▶ **TO DO**: For the material below, the expected output is exactly the lines between the line holding "C5: 22nF (+9V, VSW) -> 22nF (GND, VSW)" and the line holding "R4: 560 (DGND, W1) -> none", inclusive, with pictures left out.

▶ **MATERIAL SUPPLIED**:

+-------+

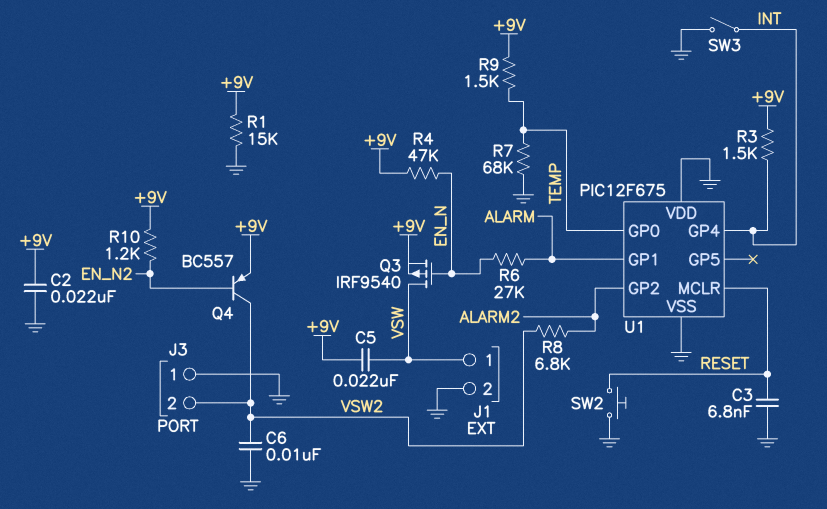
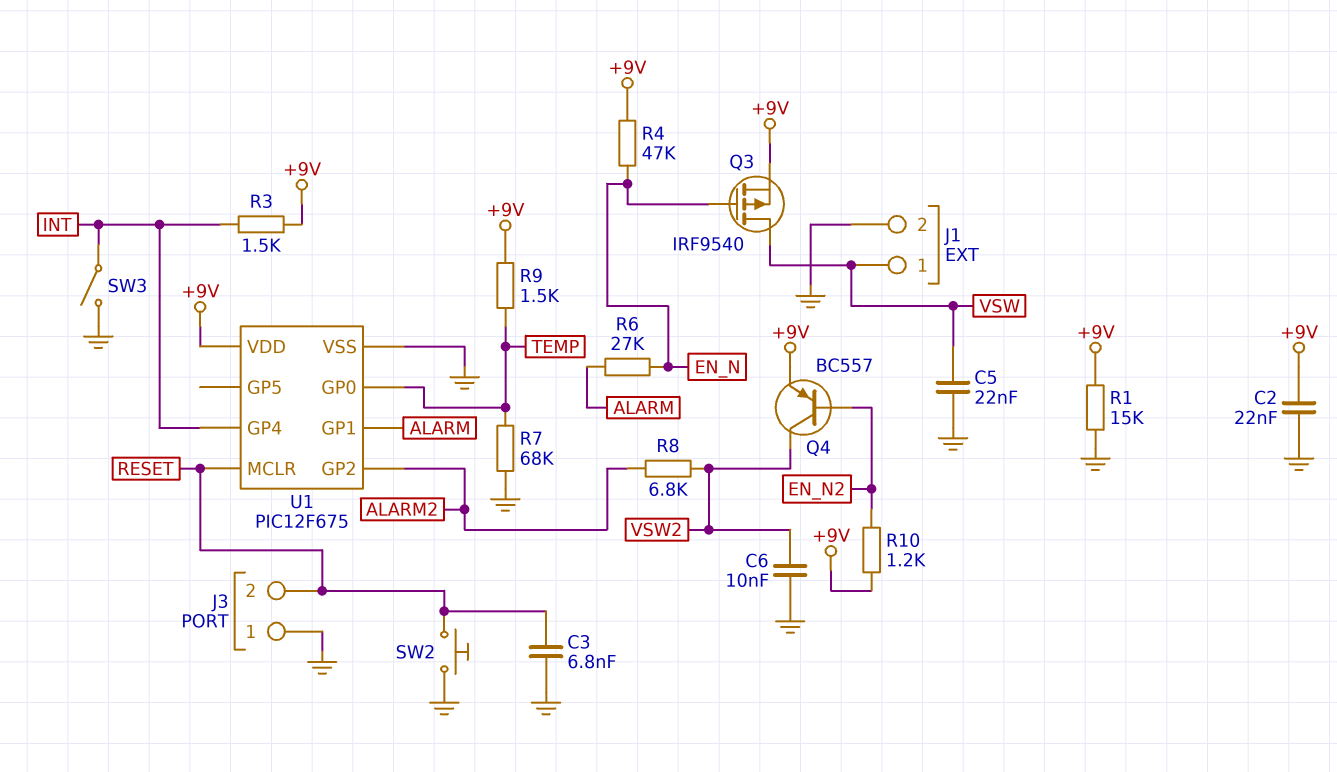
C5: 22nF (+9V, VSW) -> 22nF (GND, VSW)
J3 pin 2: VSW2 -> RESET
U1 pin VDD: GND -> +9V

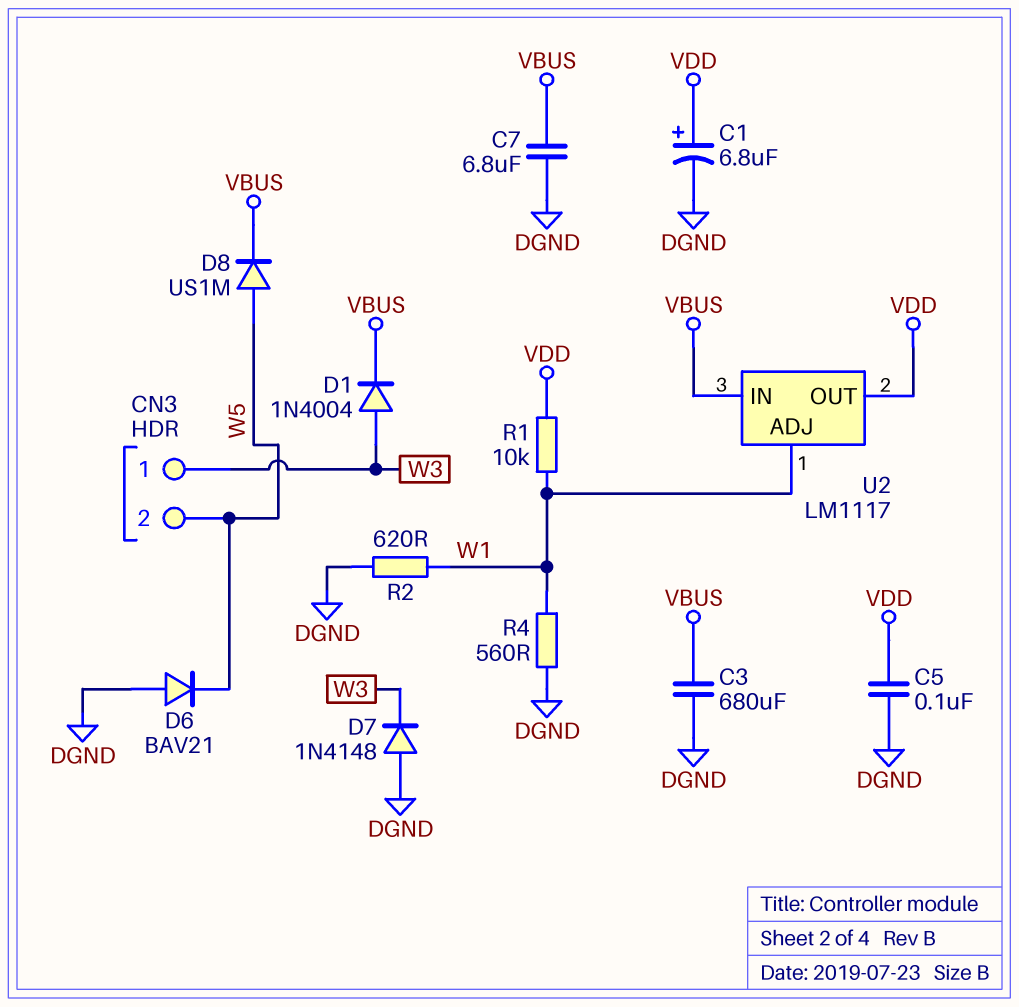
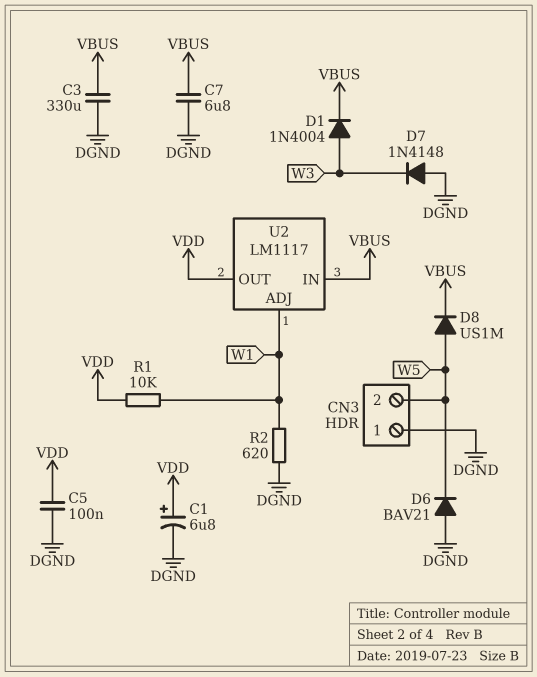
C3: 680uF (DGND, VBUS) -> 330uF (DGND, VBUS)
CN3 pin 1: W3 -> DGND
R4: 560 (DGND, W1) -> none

+-------+

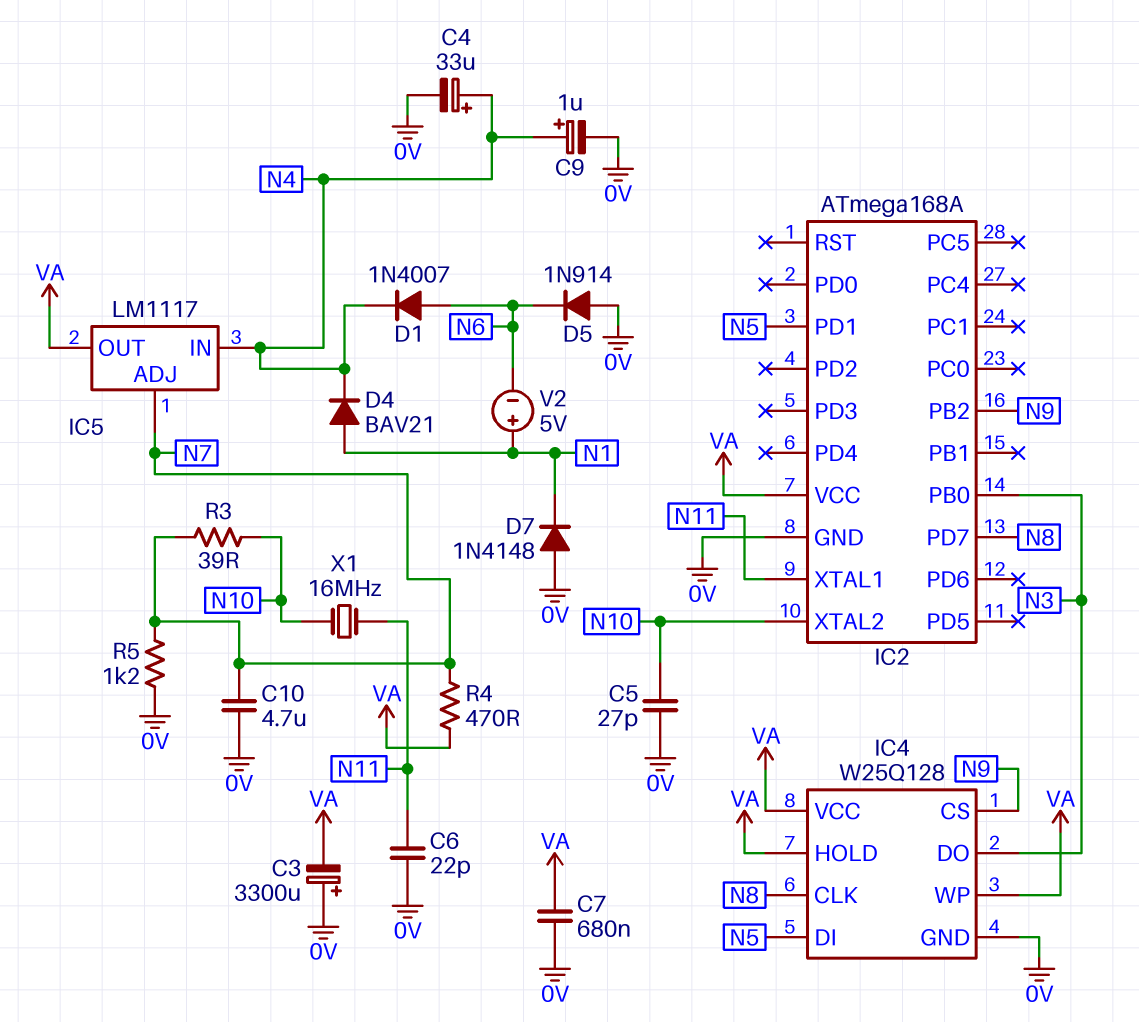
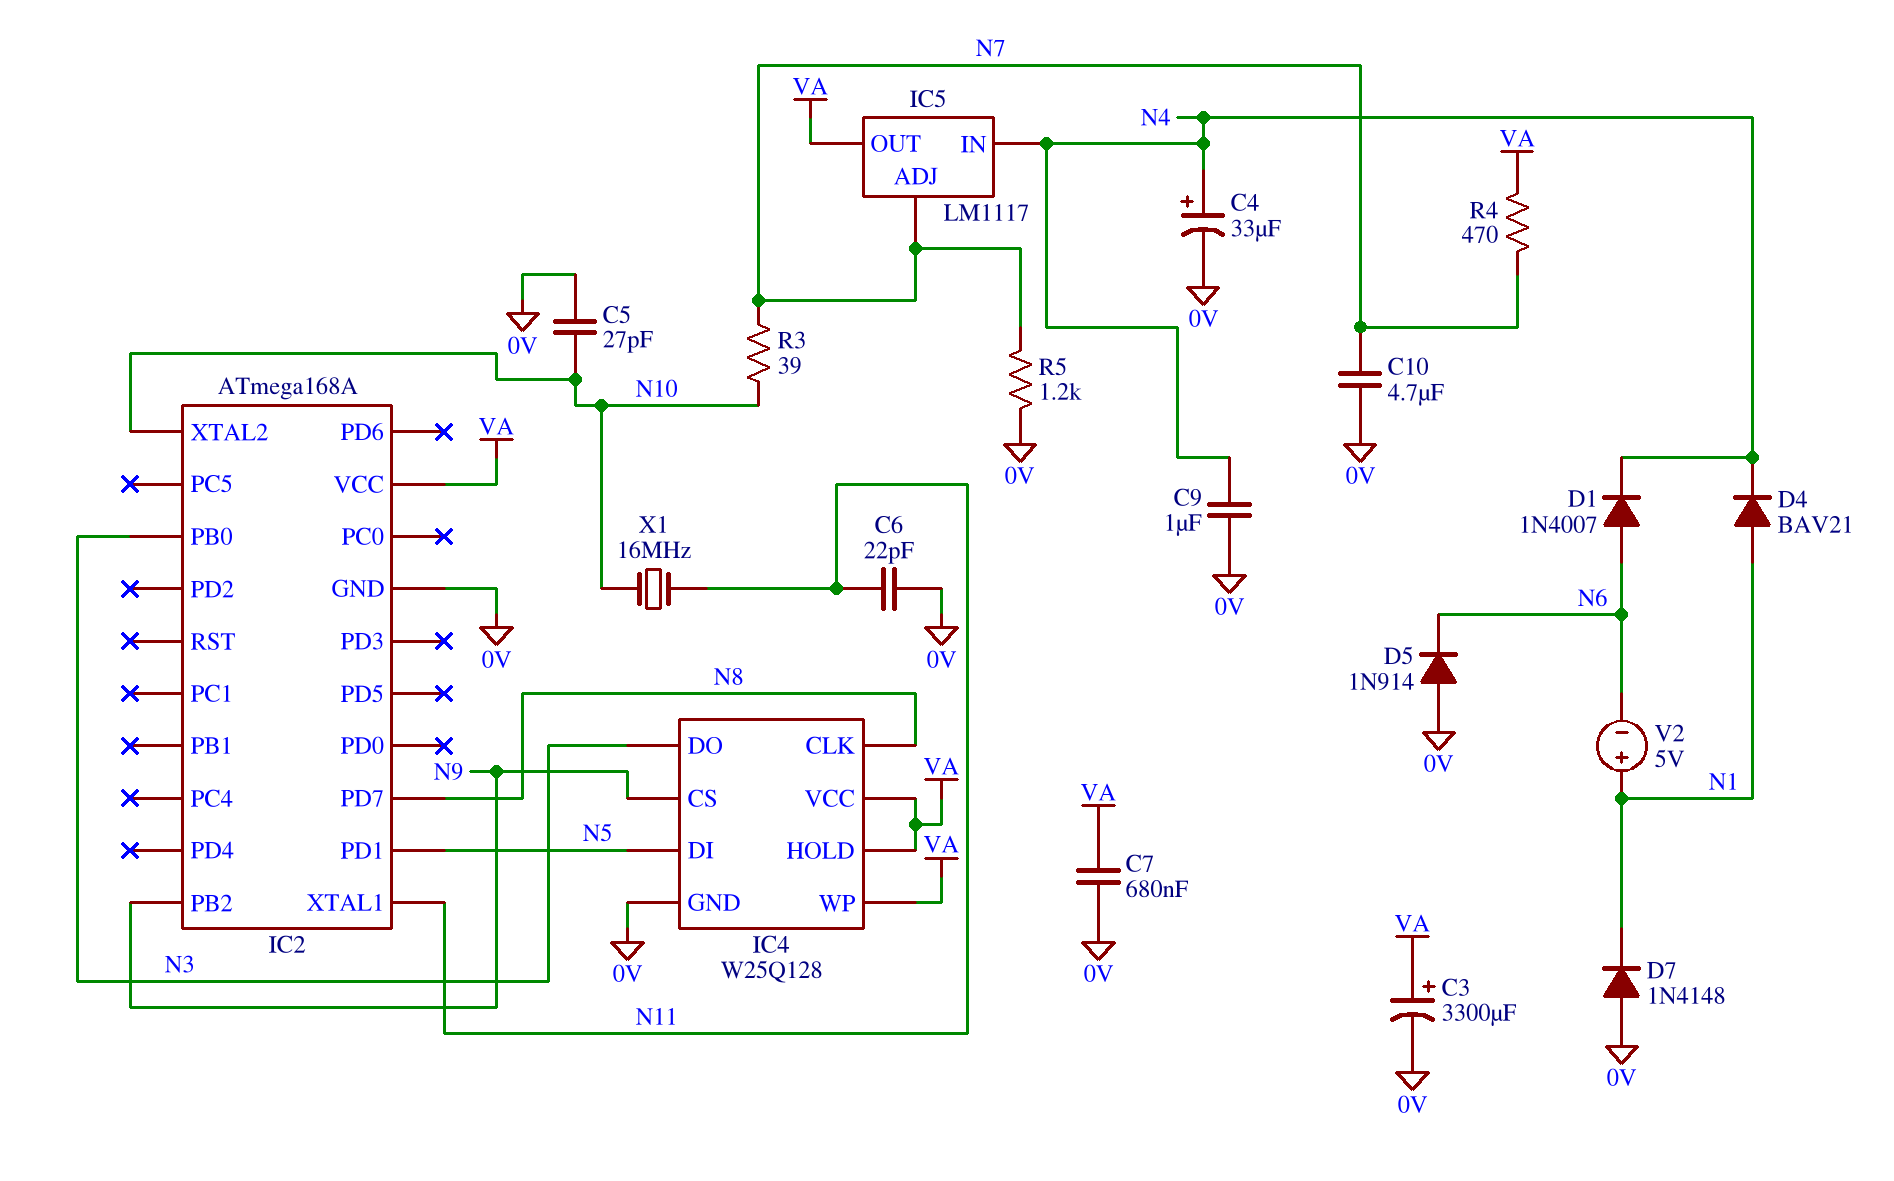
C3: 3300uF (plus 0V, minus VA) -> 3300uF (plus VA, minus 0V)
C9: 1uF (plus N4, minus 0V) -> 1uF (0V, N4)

+-------+

▶ **OUTPUT BELOW**:
C5: 22nF (+9V, VSW) -> 22nF (GND, VSW)
J3 pin 2: VSW2 -> RESET
U1 pin VDD: GND -> +9V

C3: 680uF (DGND, VBUS) -> 330uF (DGND, VBUS)
CN3 pin 1: W3 -> DGND
R4: 560 (DGND, W1) -> none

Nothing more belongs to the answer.